- The data:
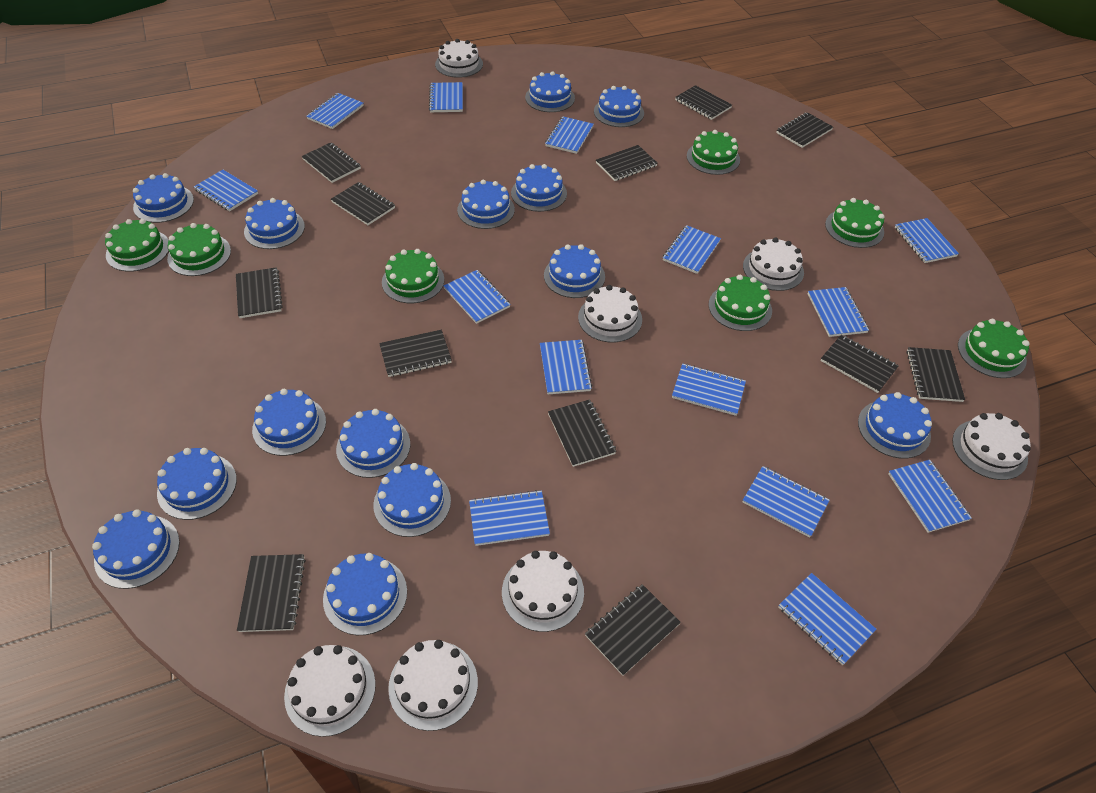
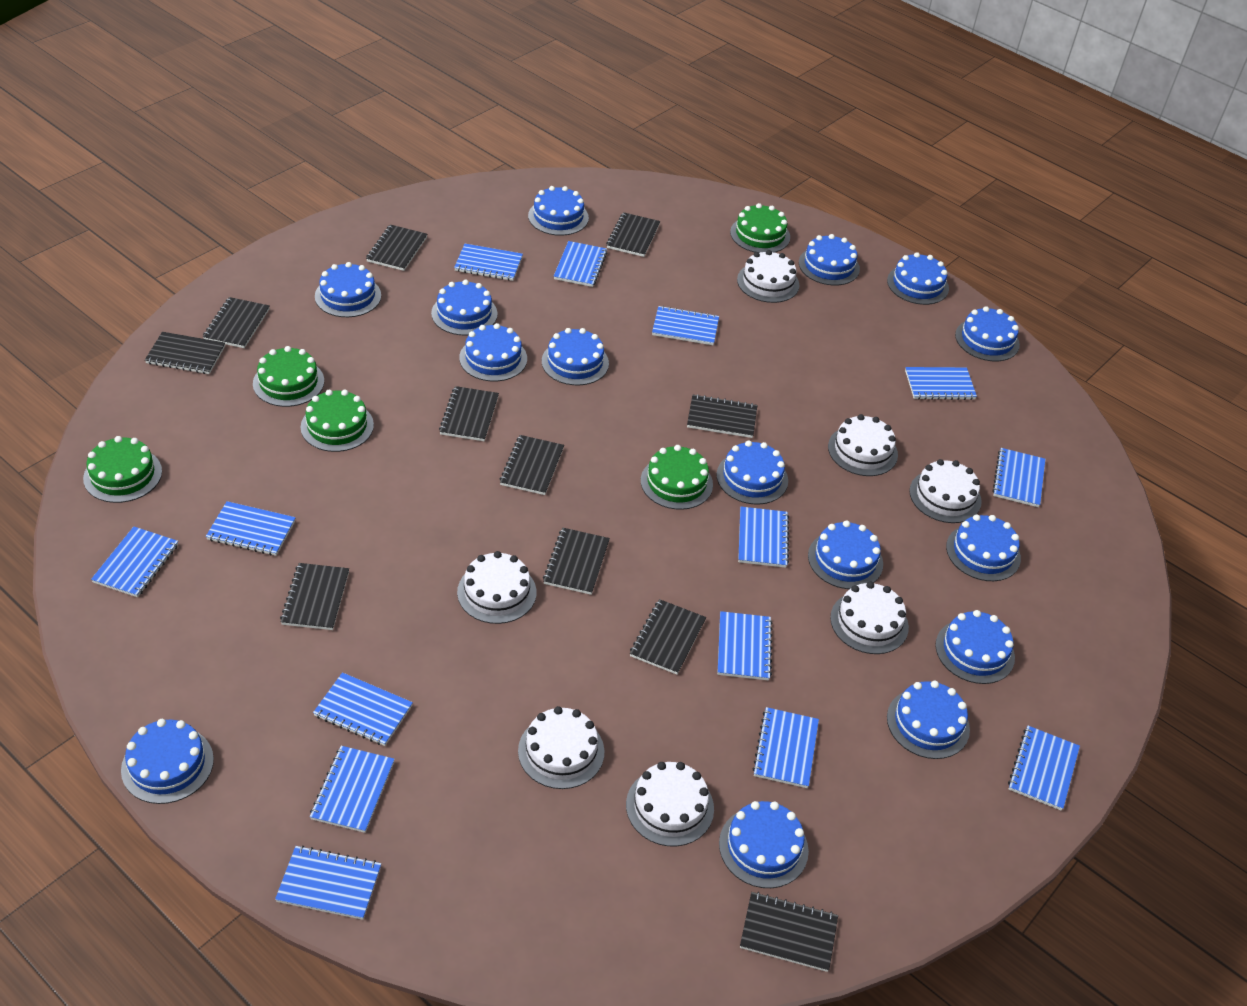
black notebook: 12 -> 11
blue cake: 14 -> 15
green cake: 7 -> 5

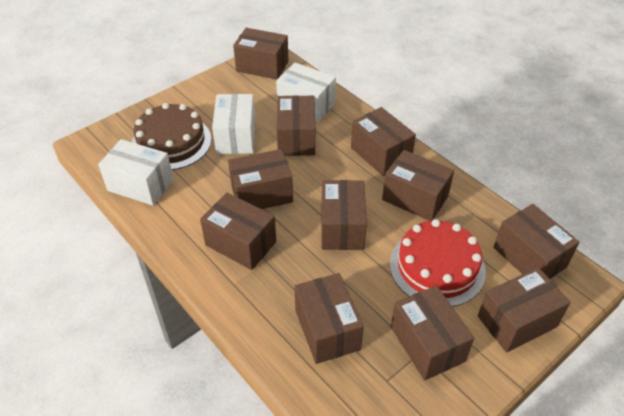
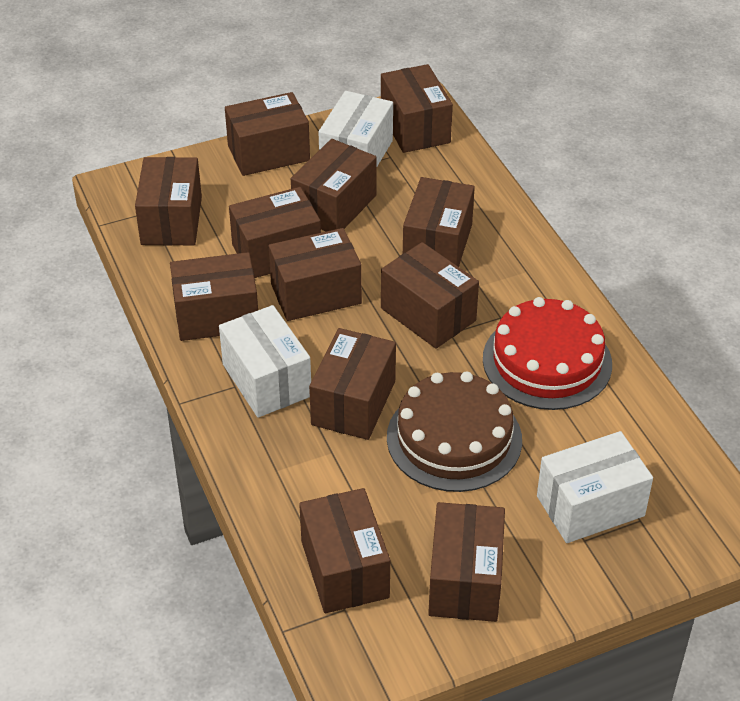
brown box: 11 -> 12

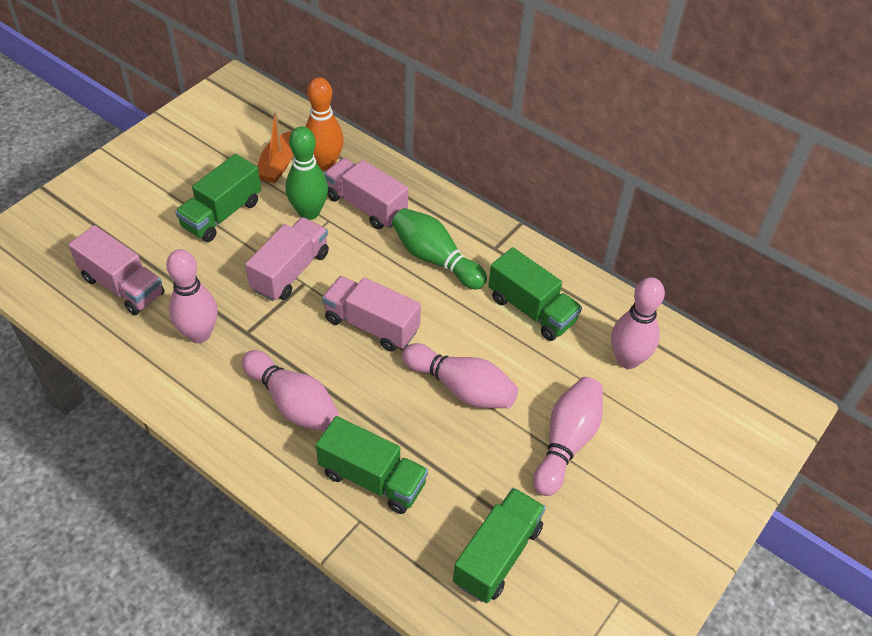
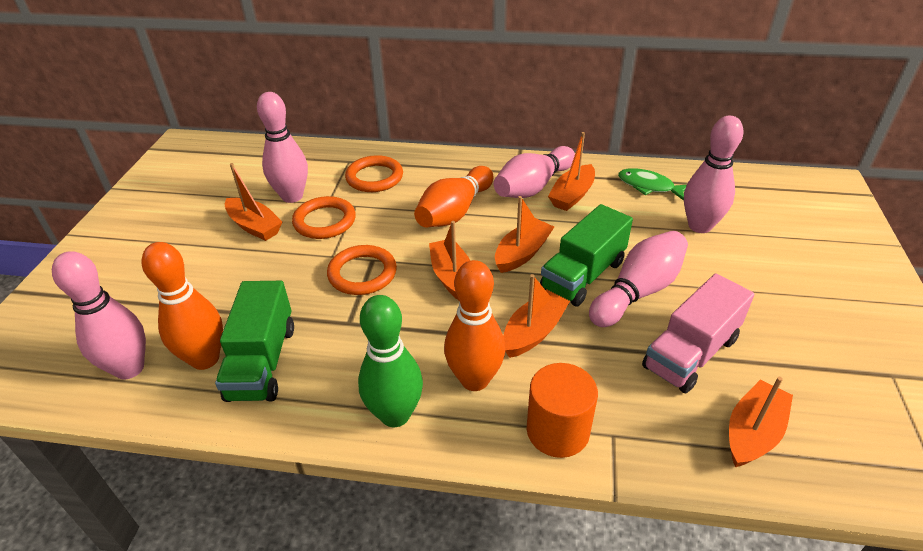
green bowling pin: 2 -> 1
green fish: 0 -> 1
green truck: 4 -> 2
orange boat: 1 -> 6
orange bowling pin: 1 -> 3
orange cylinder: 0 -> 1
orange ring: 0 -> 3
pink truck: 4 -> 1

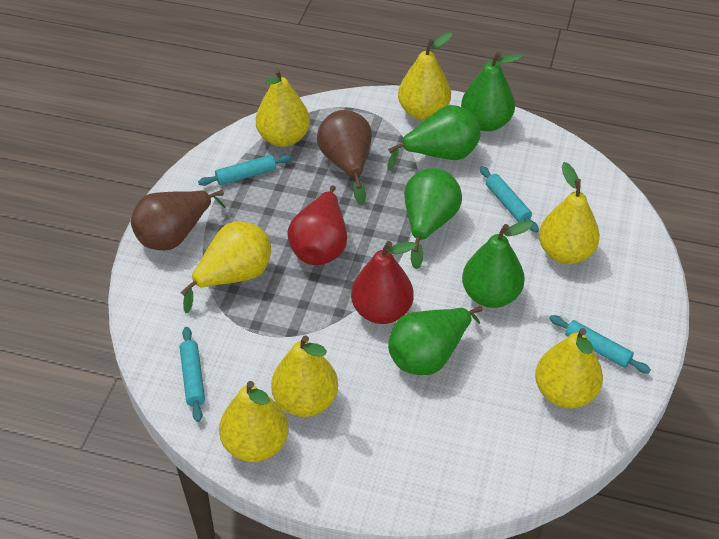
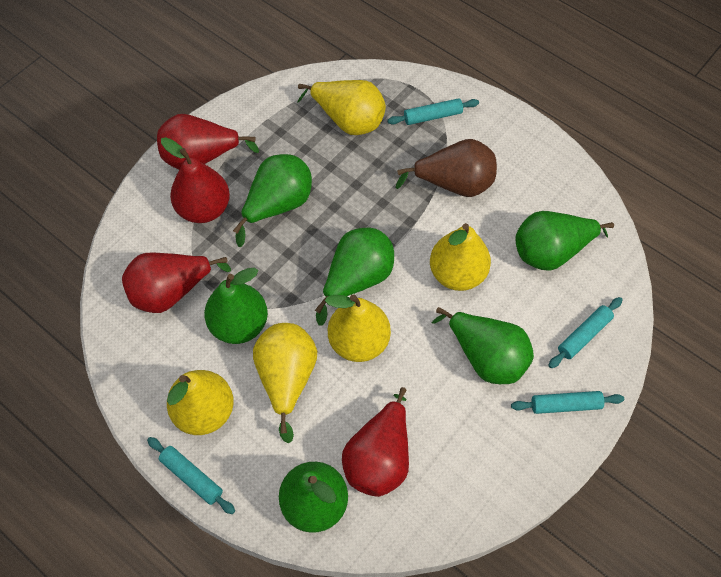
brown pear: 2 -> 1
green pear: 5 -> 6
red pear: 2 -> 4
yellow pear: 7 -> 5

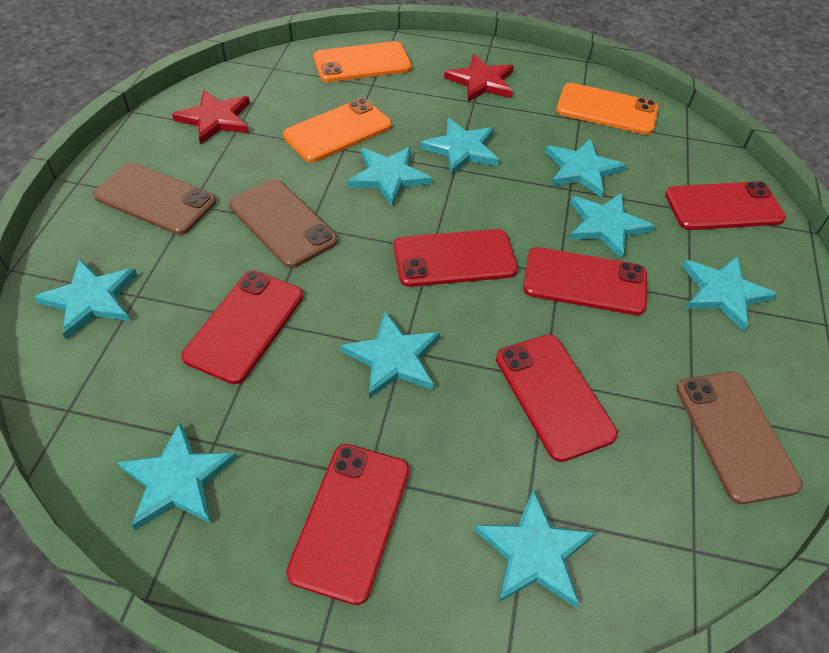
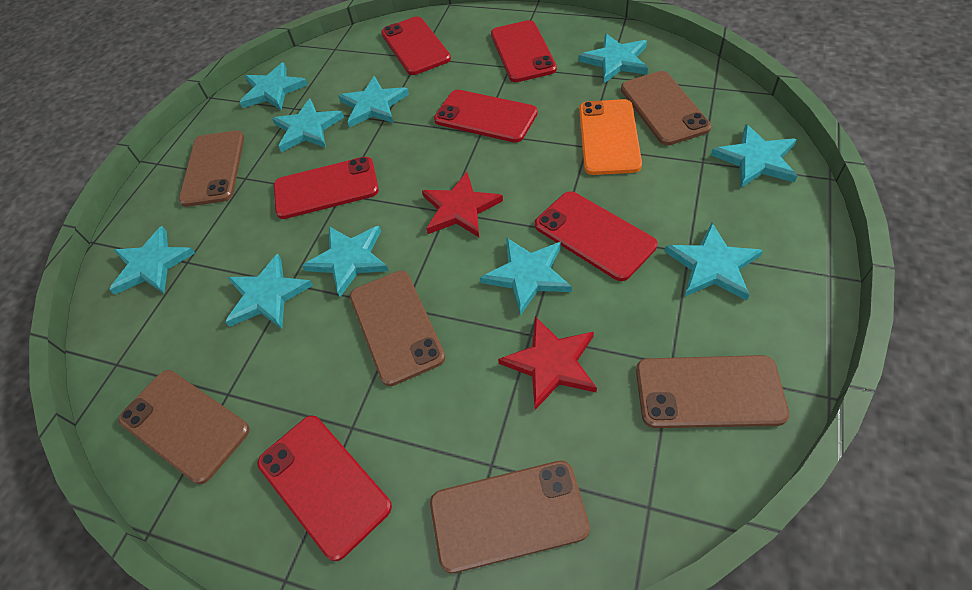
brown phone: 3 -> 6
orange phone: 3 -> 1
turquoise star: 9 -> 10

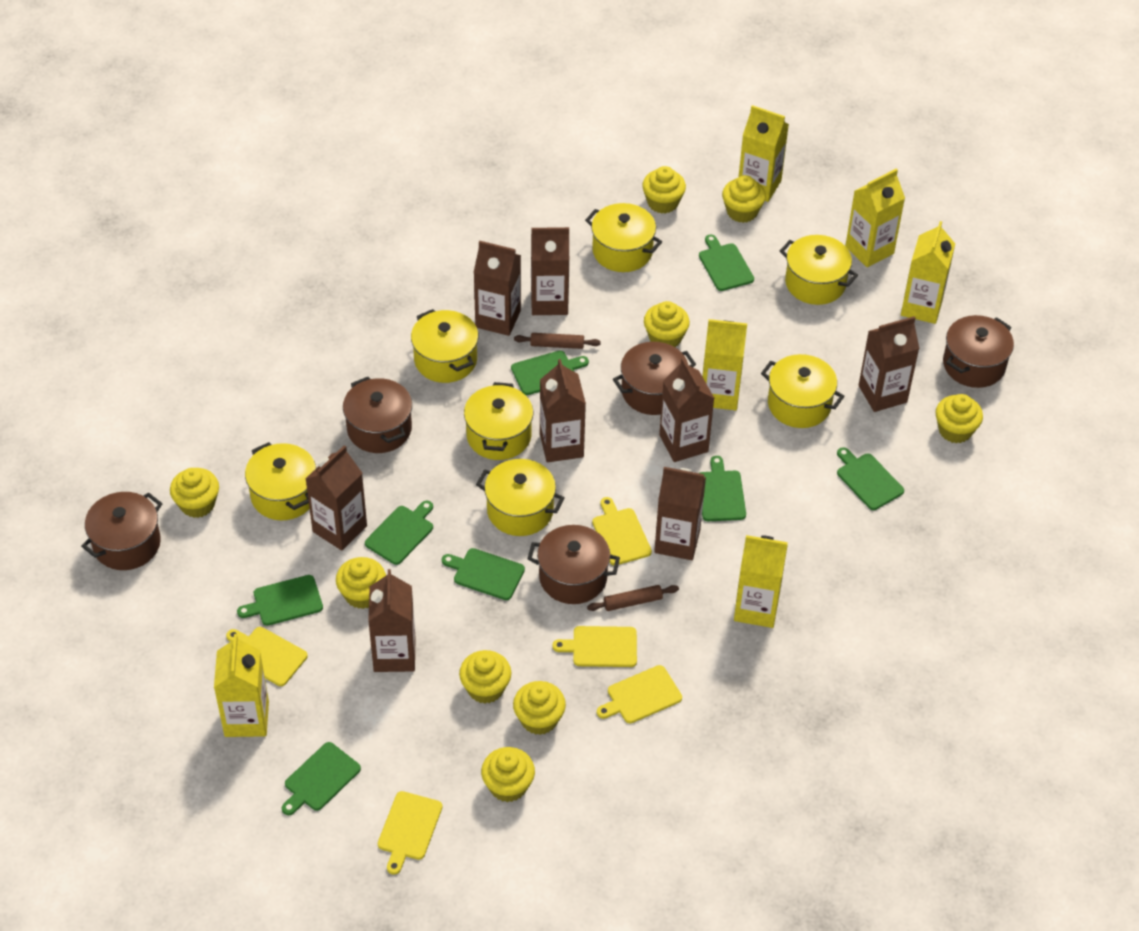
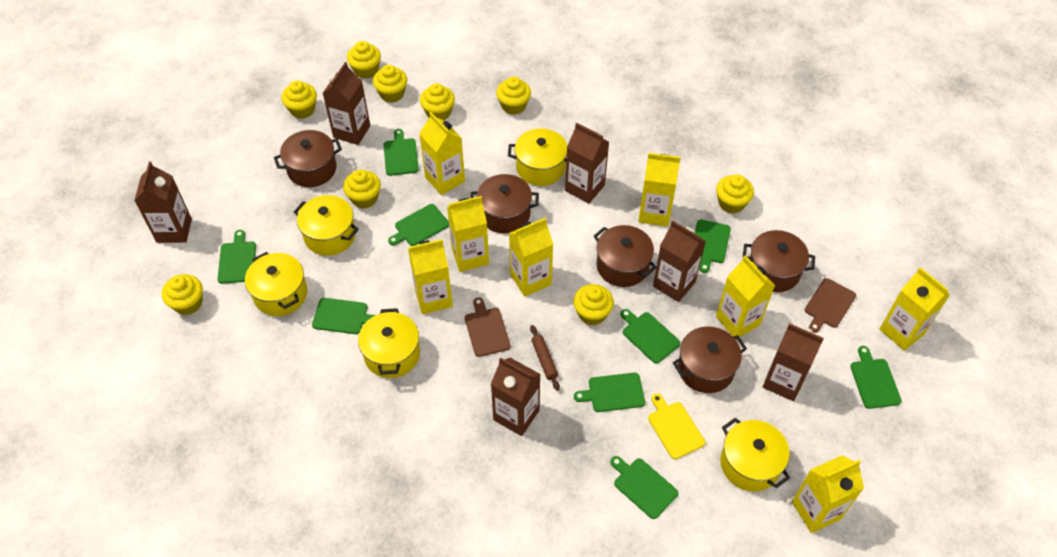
brown carton: 8 -> 6
brown cutting board: 0 -> 2
brown rolling pin: 2 -> 1
green cutting board: 8 -> 9
yellow carton: 6 -> 8
yellow cutting board: 5 -> 1
yellow pot: 7 -> 5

- Work required:
Write out each line of the data above exactly, starting at the top and finishing with the line containing "brown carton: 8 -> 6"; omit the pictures.

- Written solution:
black notebook: 12 -> 11
blue cake: 14 -> 15
green cake: 7 -> 5

brown box: 11 -> 12

green bowling pin: 2 -> 1
green fish: 0 -> 1
green truck: 4 -> 2
orange boat: 1 -> 6
orange bowling pin: 1 -> 3
orange cylinder: 0 -> 1
orange ring: 0 -> 3
pink truck: 4 -> 1

brown pear: 2 -> 1
green pear: 5 -> 6
red pear: 2 -> 4
yellow pear: 7 -> 5

brown phone: 3 -> 6
orange phone: 3 -> 1
turquoise star: 9 -> 10

brown carton: 8 -> 6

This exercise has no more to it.